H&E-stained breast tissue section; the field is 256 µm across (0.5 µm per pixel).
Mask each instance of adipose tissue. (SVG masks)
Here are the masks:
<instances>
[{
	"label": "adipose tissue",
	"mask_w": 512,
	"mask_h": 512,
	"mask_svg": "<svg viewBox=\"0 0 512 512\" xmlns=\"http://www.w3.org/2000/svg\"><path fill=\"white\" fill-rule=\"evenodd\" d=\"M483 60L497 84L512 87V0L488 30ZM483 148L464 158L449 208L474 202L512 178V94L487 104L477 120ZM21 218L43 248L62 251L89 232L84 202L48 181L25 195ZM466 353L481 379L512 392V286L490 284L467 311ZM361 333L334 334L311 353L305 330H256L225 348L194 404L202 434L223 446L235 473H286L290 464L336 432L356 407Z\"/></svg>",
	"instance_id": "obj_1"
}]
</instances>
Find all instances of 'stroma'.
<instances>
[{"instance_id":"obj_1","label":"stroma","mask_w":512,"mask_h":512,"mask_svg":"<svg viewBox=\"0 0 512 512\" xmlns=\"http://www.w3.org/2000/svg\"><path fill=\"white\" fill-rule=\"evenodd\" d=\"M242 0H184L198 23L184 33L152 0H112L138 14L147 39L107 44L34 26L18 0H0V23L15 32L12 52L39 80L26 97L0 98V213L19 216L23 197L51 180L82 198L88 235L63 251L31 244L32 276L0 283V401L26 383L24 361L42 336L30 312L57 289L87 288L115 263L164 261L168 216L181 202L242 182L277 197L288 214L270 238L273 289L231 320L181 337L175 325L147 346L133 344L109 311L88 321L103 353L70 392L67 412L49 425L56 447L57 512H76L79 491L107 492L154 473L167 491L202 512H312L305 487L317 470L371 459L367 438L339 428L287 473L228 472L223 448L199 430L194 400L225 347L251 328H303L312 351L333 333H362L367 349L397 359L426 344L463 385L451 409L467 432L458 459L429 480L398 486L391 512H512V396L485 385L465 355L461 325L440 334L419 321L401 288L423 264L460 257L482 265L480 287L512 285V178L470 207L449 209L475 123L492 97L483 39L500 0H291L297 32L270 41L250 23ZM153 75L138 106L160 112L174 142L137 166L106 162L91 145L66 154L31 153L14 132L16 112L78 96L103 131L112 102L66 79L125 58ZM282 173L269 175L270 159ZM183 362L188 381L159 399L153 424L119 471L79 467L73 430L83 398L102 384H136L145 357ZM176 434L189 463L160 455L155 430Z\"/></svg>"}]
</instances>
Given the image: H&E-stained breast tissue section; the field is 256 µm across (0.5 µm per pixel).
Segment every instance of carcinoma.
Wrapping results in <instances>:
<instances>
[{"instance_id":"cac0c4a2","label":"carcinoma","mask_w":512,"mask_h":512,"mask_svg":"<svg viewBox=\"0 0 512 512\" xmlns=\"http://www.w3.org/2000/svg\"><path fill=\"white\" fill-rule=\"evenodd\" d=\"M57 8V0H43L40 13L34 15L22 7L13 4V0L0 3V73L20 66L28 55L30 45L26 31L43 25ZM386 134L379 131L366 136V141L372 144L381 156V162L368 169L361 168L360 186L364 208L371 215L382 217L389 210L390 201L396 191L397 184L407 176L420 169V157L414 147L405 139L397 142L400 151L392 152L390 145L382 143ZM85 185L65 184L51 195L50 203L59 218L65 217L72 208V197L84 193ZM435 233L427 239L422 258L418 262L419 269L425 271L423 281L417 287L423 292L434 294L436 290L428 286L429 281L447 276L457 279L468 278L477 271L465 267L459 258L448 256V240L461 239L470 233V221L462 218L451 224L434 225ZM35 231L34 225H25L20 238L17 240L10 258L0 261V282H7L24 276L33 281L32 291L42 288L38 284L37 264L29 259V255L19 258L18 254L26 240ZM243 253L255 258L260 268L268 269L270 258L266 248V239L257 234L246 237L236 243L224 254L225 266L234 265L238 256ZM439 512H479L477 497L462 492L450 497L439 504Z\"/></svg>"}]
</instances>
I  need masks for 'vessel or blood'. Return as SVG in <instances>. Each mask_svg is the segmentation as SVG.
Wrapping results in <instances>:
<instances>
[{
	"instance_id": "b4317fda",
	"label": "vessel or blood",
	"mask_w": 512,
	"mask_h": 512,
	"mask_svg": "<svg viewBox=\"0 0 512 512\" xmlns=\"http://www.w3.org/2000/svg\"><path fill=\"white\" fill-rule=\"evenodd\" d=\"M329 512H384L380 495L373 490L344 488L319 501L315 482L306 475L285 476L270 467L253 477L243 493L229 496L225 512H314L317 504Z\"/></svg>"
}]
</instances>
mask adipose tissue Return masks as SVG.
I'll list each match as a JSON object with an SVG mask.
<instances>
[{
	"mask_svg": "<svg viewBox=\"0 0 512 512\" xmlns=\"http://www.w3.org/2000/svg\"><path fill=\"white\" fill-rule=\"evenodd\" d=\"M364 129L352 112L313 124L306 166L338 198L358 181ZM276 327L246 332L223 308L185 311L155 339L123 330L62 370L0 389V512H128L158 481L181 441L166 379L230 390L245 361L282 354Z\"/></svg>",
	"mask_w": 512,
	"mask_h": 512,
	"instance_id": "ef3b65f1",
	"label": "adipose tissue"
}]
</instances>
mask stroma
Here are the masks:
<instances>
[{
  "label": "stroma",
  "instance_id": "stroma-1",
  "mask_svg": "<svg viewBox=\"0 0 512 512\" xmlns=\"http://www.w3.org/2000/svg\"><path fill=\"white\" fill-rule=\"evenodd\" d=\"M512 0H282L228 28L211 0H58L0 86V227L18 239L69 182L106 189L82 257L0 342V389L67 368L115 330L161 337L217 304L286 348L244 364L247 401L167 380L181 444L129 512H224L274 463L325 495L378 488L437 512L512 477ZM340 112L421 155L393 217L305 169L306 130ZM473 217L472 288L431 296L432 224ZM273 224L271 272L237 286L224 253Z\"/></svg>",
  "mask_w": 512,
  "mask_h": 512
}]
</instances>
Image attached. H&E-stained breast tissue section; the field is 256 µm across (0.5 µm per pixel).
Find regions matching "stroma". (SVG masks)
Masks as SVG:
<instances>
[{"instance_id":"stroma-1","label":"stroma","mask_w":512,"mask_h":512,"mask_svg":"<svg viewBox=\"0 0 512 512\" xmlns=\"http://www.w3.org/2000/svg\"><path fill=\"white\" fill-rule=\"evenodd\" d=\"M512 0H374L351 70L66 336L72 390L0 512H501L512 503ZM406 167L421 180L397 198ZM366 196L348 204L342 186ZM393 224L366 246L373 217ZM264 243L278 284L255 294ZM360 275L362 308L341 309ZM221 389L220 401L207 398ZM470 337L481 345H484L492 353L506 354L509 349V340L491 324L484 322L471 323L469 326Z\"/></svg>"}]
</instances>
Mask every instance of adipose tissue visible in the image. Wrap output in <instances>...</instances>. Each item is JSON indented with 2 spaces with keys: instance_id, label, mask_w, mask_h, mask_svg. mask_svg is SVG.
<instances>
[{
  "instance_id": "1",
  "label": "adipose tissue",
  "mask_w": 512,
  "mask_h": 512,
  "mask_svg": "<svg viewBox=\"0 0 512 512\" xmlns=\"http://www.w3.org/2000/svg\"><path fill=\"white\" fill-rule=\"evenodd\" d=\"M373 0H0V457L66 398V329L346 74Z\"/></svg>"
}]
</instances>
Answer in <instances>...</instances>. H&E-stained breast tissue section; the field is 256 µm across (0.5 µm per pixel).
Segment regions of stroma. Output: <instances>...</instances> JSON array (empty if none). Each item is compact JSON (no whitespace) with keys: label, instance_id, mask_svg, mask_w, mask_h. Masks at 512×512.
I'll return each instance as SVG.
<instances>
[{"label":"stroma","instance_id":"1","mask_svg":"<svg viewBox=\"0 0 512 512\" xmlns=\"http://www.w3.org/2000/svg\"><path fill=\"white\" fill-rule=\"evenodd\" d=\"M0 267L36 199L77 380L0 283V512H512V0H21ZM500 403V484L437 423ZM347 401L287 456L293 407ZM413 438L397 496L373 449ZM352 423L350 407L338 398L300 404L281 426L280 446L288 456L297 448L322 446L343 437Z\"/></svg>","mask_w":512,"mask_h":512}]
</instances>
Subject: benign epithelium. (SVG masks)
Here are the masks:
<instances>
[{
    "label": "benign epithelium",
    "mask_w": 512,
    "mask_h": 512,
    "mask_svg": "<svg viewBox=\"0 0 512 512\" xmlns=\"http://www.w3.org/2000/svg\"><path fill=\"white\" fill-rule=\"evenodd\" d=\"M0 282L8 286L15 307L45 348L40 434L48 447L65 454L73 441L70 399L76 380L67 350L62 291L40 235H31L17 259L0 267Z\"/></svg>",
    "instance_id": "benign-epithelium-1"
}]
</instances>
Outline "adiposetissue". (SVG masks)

:::

Given instruction
Lines that include the word "stained" are to be extracted from the data above.

Exercise result
H&E-stained breast tissue section; the field is 256 µm across (0.5 µm per pixel).
Given the image: H&E-stained breast tissue section; the field is 256 µm across (0.5 µm per pixel).
Image attached. H&E-stained breast tissue section; the field is 256 µm across (0.5 µm per pixel).
Answer in <instances>...</instances>. H&E-stained breast tissue section; the field is 256 µm across (0.5 µm per pixel).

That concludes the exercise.